# Problem to work on
The expected output is every record below, transcribed exactly, with the pictures left out.
-.-.-
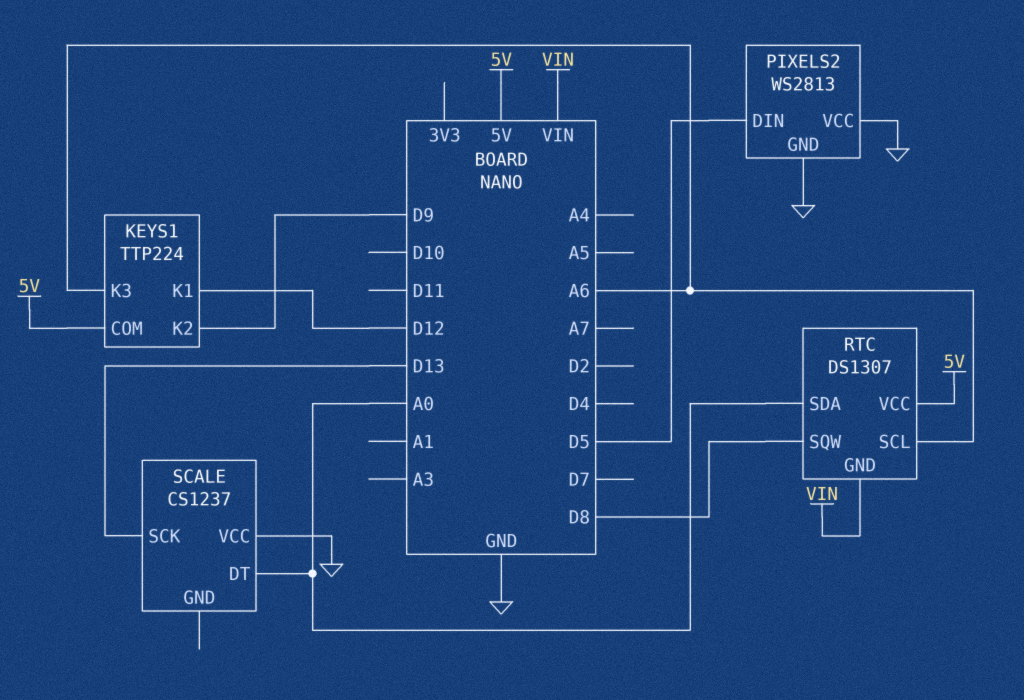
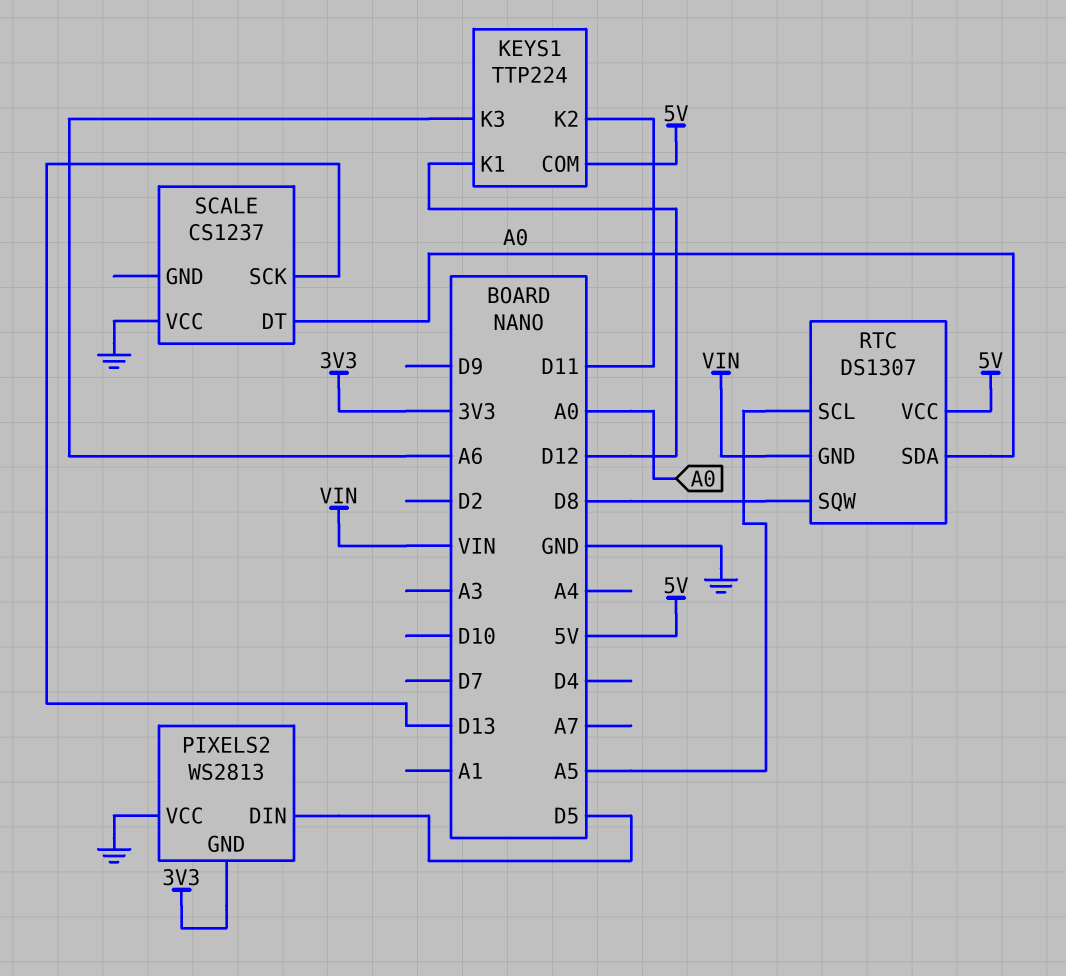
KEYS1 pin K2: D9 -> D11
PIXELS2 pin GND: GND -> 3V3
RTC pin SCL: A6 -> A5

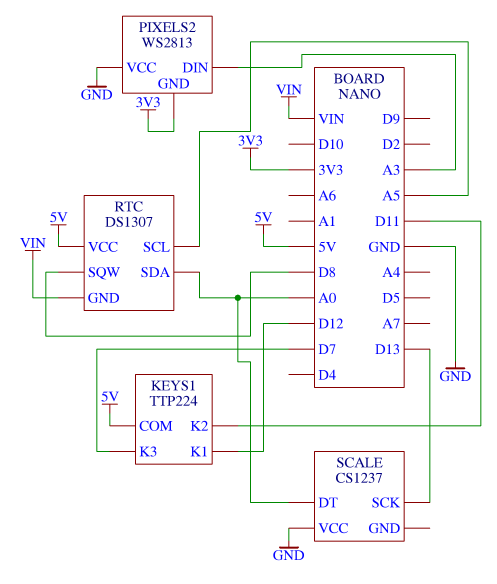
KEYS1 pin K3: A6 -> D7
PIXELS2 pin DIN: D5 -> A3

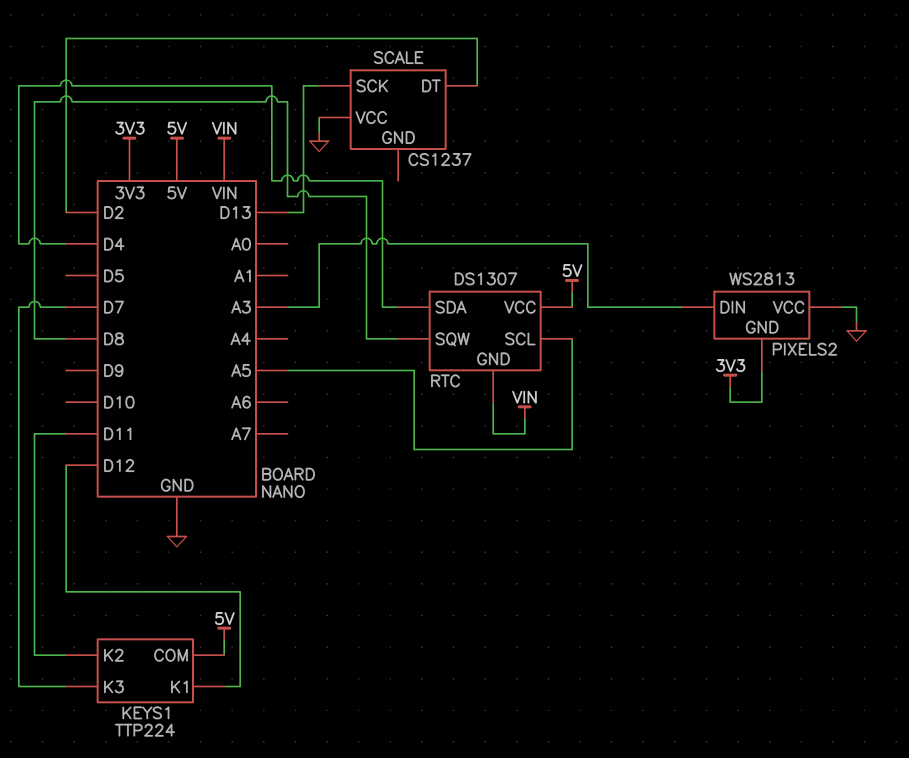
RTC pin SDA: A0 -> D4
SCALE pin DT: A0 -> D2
-.-.-
# Answer to the exercise
KEYS1 pin K2: D9 -> D11
PIXELS2 pin GND: GND -> 3V3
RTC pin SCL: A6 -> A5

KEYS1 pin K3: A6 -> D7
PIXELS2 pin DIN: D5 -> A3

RTC pin SDA: A0 -> D4
SCALE pin DT: A0 -> D2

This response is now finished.